[Opening Information section]
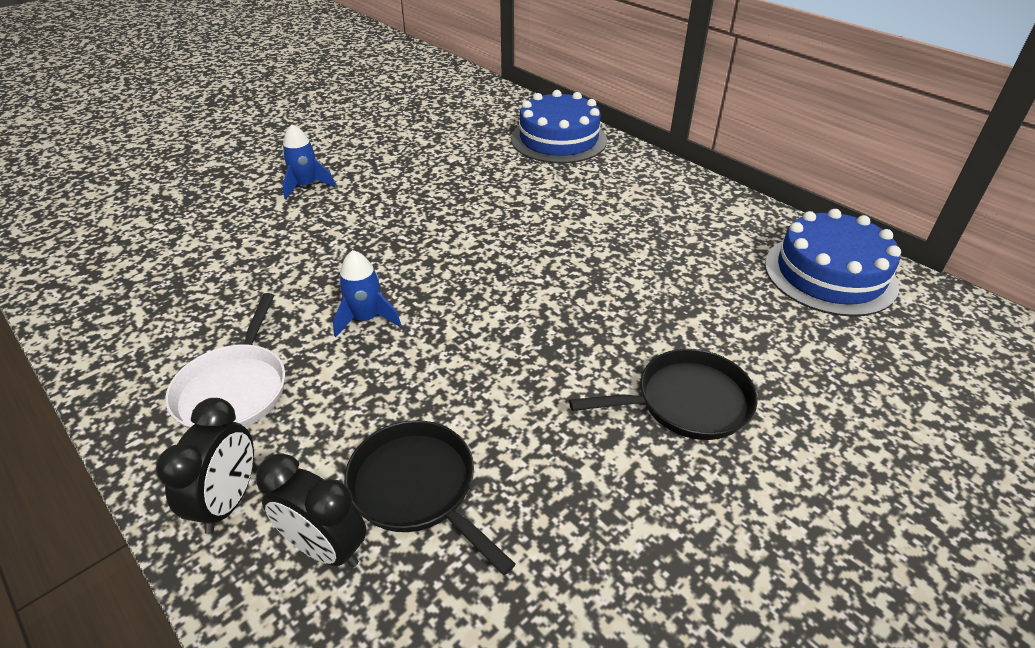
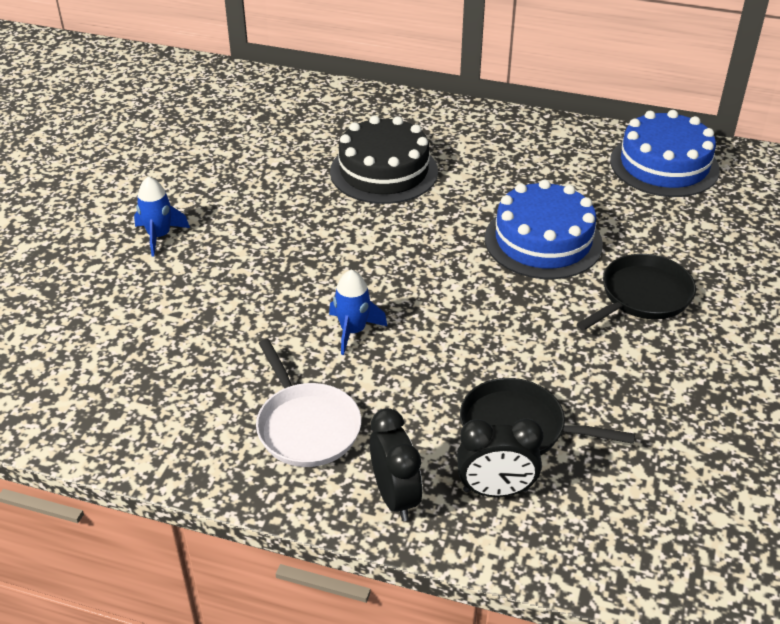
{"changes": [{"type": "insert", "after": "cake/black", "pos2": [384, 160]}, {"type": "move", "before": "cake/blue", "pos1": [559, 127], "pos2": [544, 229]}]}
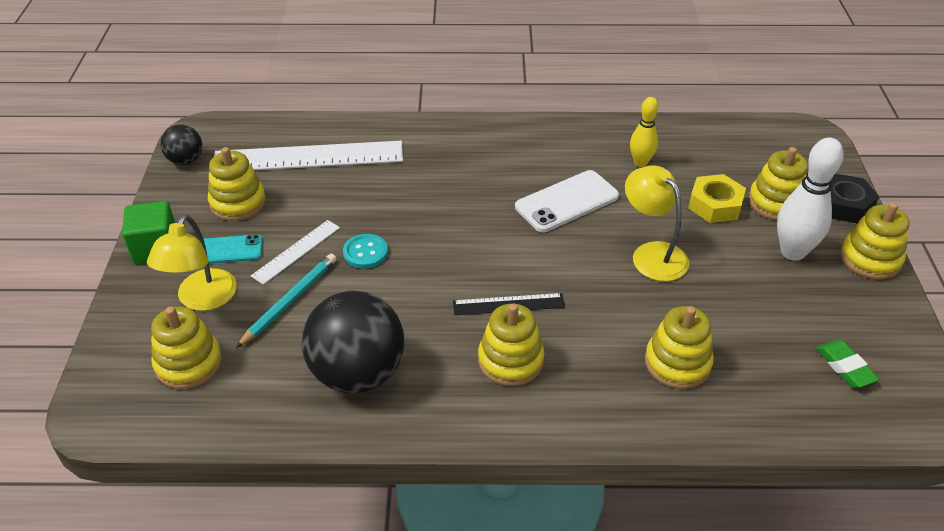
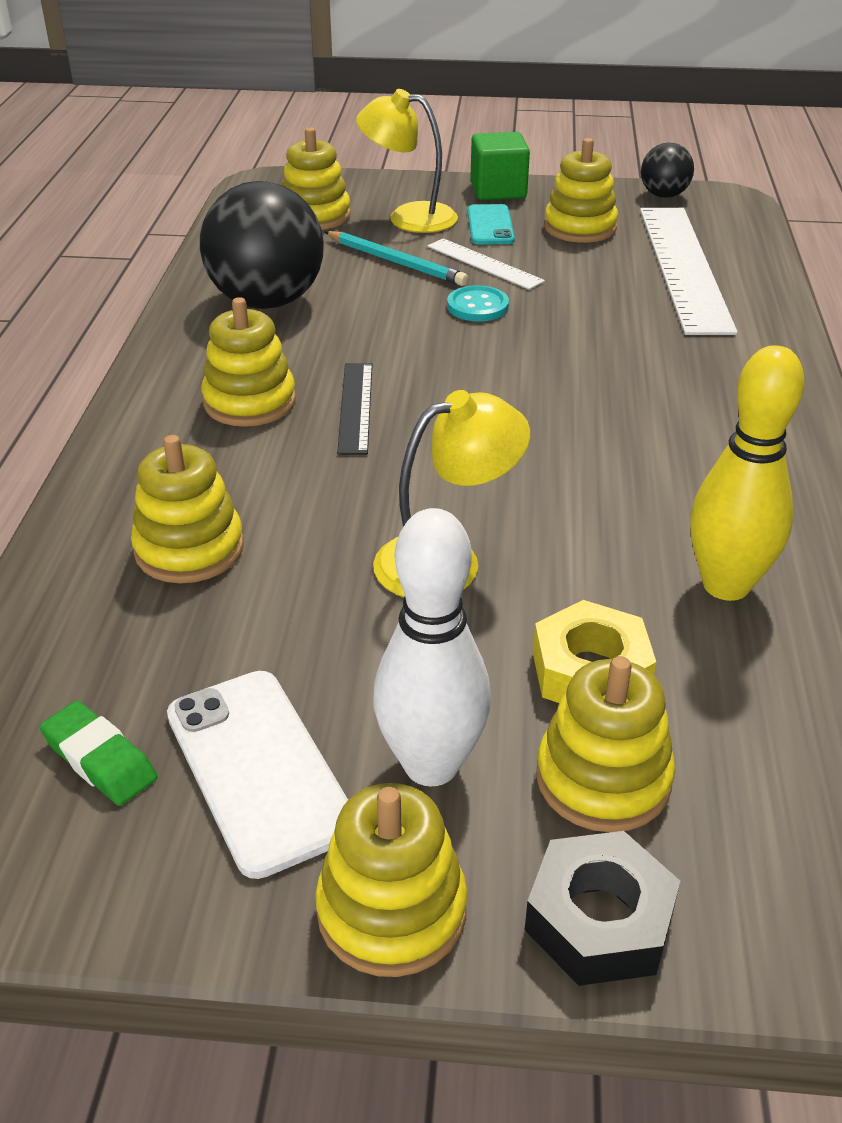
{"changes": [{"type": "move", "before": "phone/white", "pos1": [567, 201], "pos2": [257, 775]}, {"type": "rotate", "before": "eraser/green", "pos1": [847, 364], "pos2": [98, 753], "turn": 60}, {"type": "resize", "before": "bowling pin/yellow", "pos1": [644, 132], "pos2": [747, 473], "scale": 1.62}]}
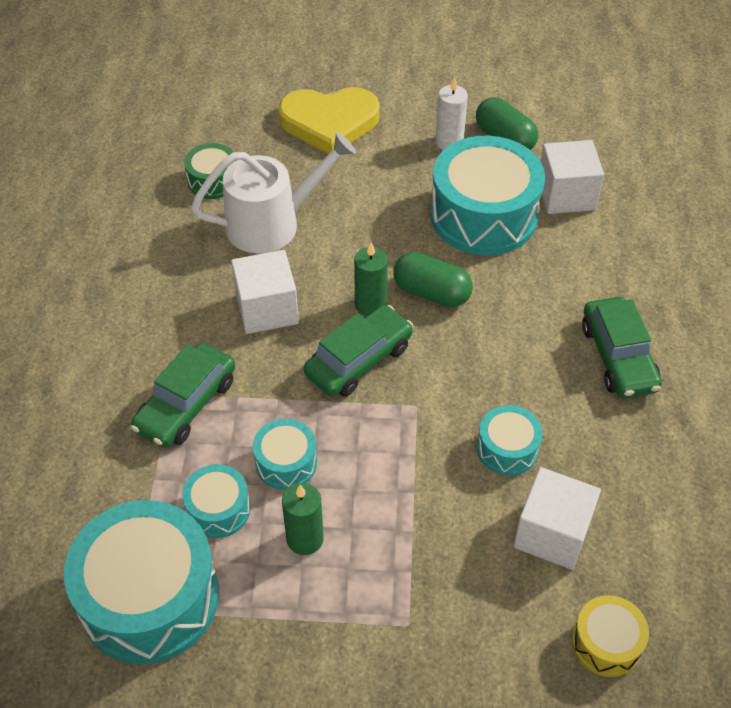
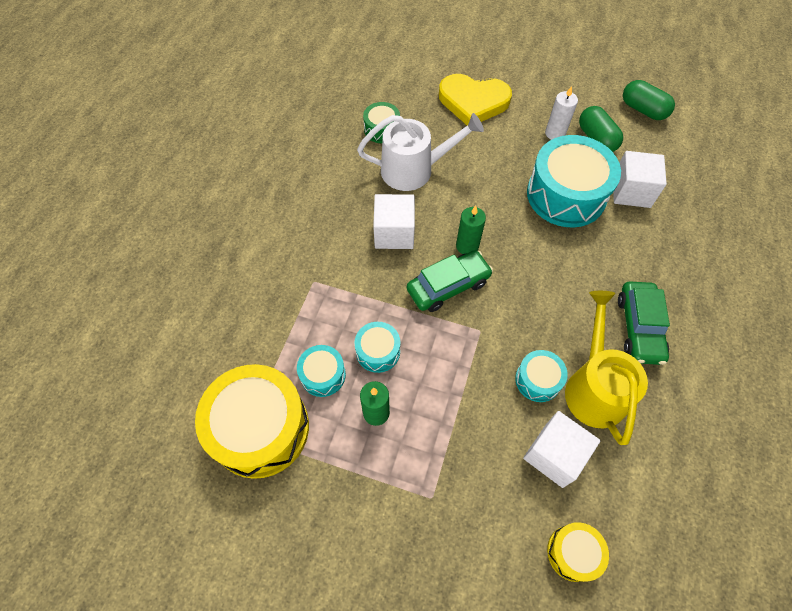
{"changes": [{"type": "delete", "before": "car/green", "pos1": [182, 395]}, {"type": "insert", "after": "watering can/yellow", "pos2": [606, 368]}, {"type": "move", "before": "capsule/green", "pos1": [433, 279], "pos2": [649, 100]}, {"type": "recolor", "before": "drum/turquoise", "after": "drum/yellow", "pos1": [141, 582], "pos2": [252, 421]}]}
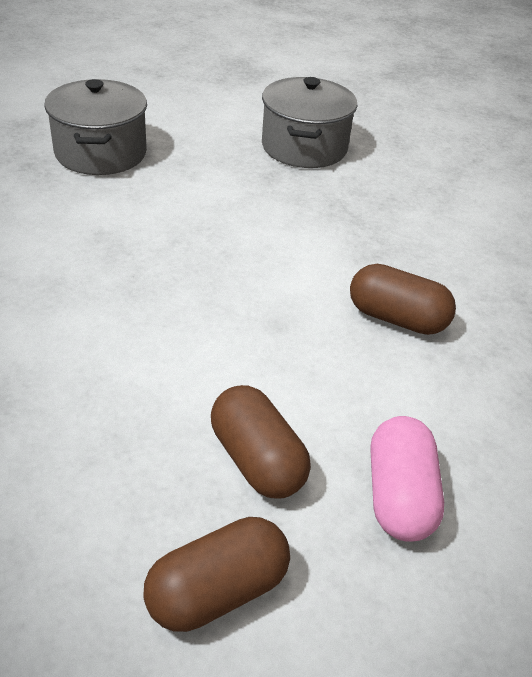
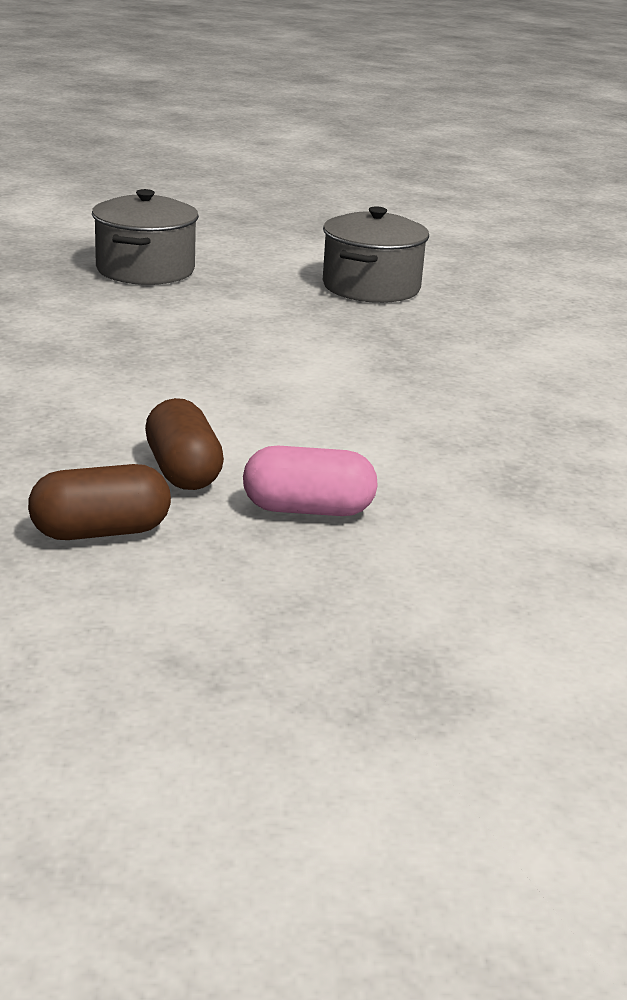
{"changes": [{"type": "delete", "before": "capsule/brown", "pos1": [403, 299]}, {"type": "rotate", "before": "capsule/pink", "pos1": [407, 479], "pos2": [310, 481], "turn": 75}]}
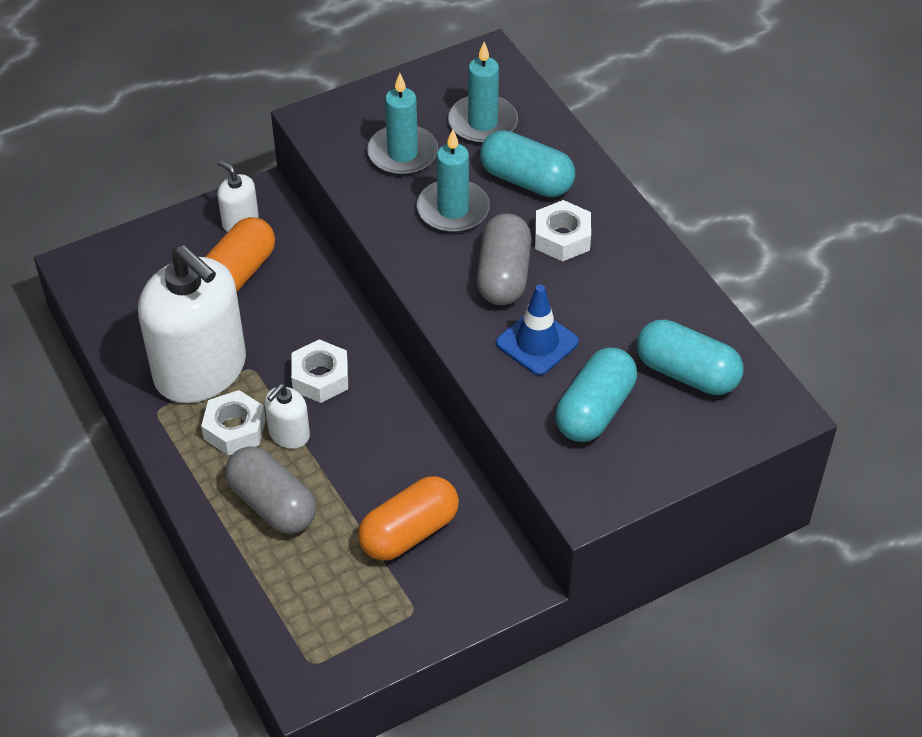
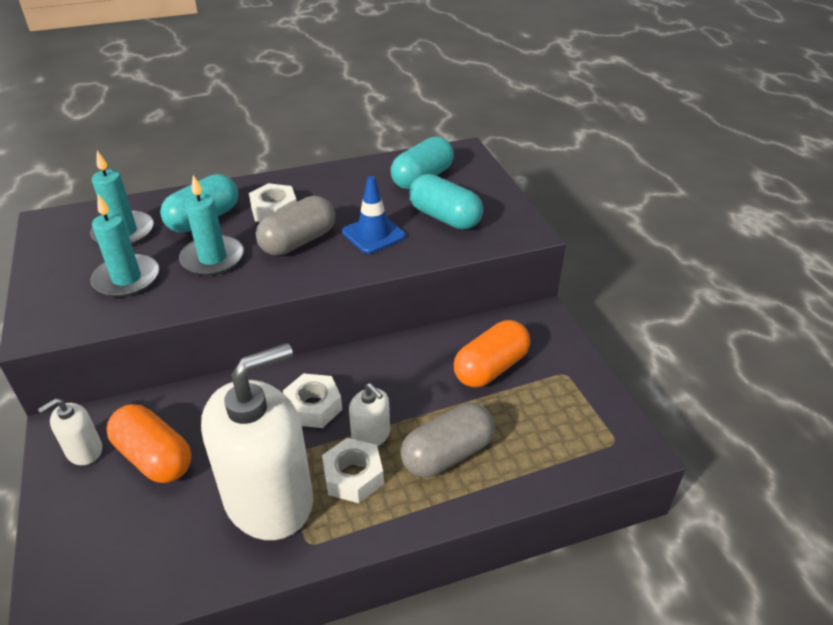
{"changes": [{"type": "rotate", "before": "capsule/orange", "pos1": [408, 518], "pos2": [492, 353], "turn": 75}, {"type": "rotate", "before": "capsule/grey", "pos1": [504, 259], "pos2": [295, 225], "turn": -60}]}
[Closing Information section]
▸ **What is expected**: Omit the pictures and write out the remaining data exactly.

▸ **Answer to the exercise**:
{"changes": [{"type": "insert", "after": "cake/black", "pos2": [384, 160]}, {"type": "move", "before": "cake/blue", "pos1": [559, 127], "pos2": [544, 229]}]}
{"changes": [{"type": "move", "before": "phone/white", "pos1": [567, 201], "pos2": [257, 775]}, {"type": "rotate", "before": "eraser/green", "pos1": [847, 364], "pos2": [98, 753], "turn": 60}, {"type": "resize", "before": "bowling pin/yellow", "pos1": [644, 132], "pos2": [747, 473], "scale": 1.62}]}
{"changes": [{"type": "delete", "before": "car/green", "pos1": [182, 395]}, {"type": "insert", "after": "watering can/yellow", "pos2": [606, 368]}, {"type": "move", "before": "capsule/green", "pos1": [433, 279], "pos2": [649, 100]}, {"type": "recolor", "before": "drum/turquoise", "after": "drum/yellow", "pos1": [141, 582], "pos2": [252, 421]}]}
{"changes": [{"type": "delete", "before": "capsule/brown", "pos1": [403, 299]}, {"type": "rotate", "before": "capsule/pink", "pos1": [407, 479], "pos2": [310, 481], "turn": 75}]}
{"changes": [{"type": "rotate", "before": "capsule/orange", "pos1": [408, 518], "pos2": [492, 353], "turn": 75}, {"type": "rotate", "before": "capsule/grey", "pos1": [504, 259], "pos2": [295, 225], "turn": -60}]}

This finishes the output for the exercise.